» WHAT IS REQUIRED
Go to the line containing "Trace every road" and return it and each line after it exactly, through the end of the data below, and nothing more.

(Dataset entries)
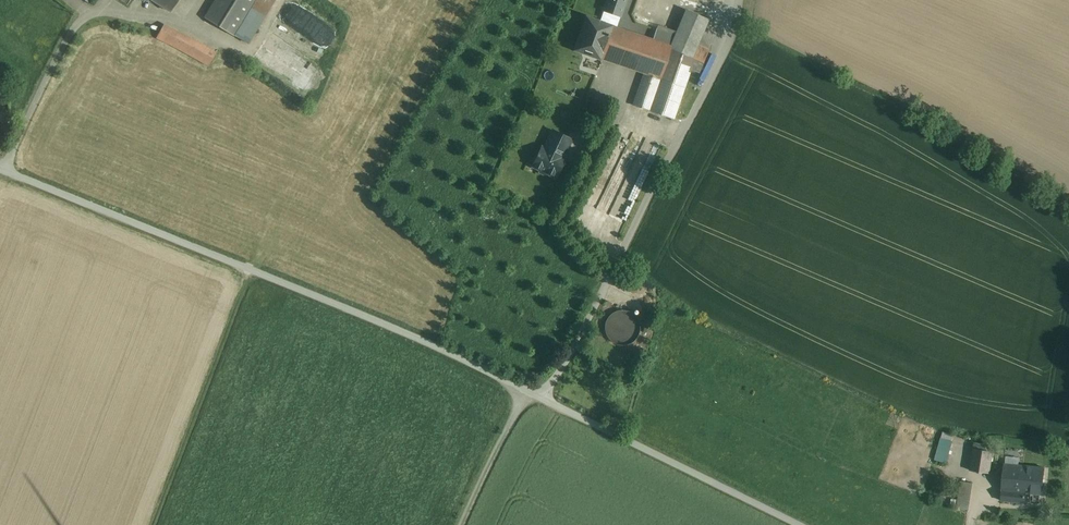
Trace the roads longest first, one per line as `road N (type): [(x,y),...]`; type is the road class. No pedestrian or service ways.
road 1 (unclassified): [(0,170),(335,302),(541,397)]
road 2 (unclassified): [(740,0),(736,30),(583,343),(541,397)]
road 3 (unclassified): [(541,397),(799,524)]
road 4 (track): [(254,270),(154,524)]
road 5 (track): [(525,389),(463,524)]

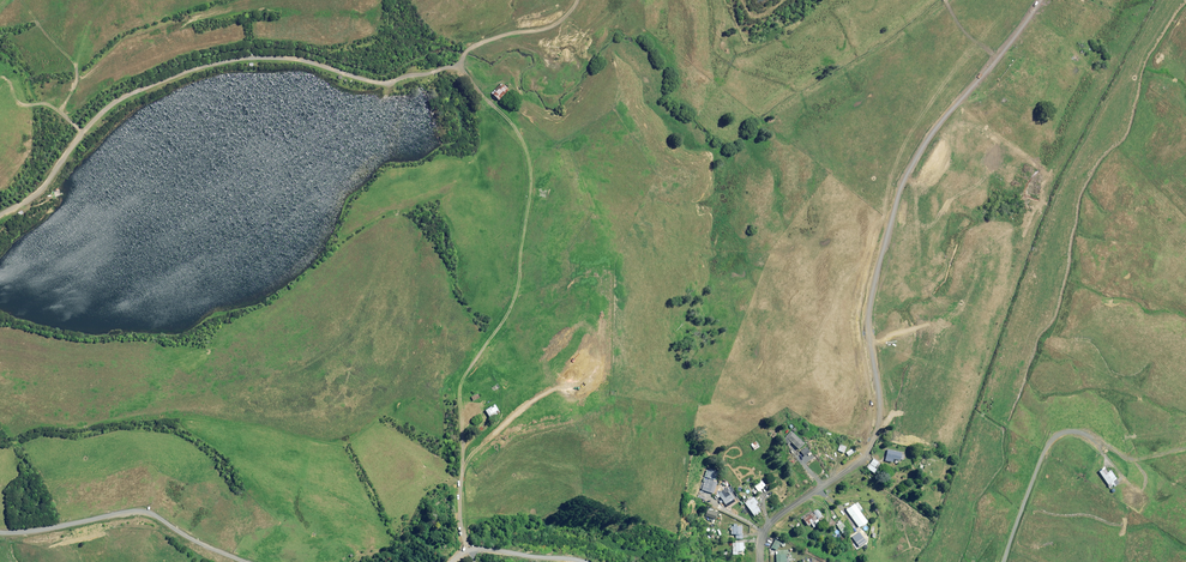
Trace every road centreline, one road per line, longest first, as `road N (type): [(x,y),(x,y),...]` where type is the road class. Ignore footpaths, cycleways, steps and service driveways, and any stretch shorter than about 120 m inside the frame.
road 1 (track): [(469,550),(460,510),(460,389),(515,295),(531,174),(516,130),(458,68),(389,83),(287,59),(195,69),(101,113),(36,194),(0,214)]
road 2 (track): [(1040,0),(930,134),(898,191),(868,321),(877,432),(858,463)]
road 3 (unclassified): [(0,532),(144,512),(245,561)]
road 4 (unclassified): [(858,463),(769,523),(760,561)]
road 5 (unclassified): [(451,561),(483,549),(583,561)]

» ANSWER FOR THE TASK
Trace every road centreline, one road per line, longest first, as `road N (type): [(x,y),(x,y),...]` where type is the road class. Ignore footpaths, cycleways, steps and service driveways, and any stretch shorter than about 120 m inside the frame.
road 1 (track): [(469,550),(460,510),(460,389),(515,295),(531,174),(516,130),(458,68),(389,83),(287,59),(195,69),(101,113),(36,194),(0,214)]
road 2 (track): [(1040,0),(930,134),(898,191),(868,321),(877,432),(858,463)]
road 3 (unclassified): [(0,532),(144,512),(245,561)]
road 4 (unclassified): [(858,463),(769,523),(760,561)]
road 5 (unclassified): [(451,561),(483,549),(583,561)]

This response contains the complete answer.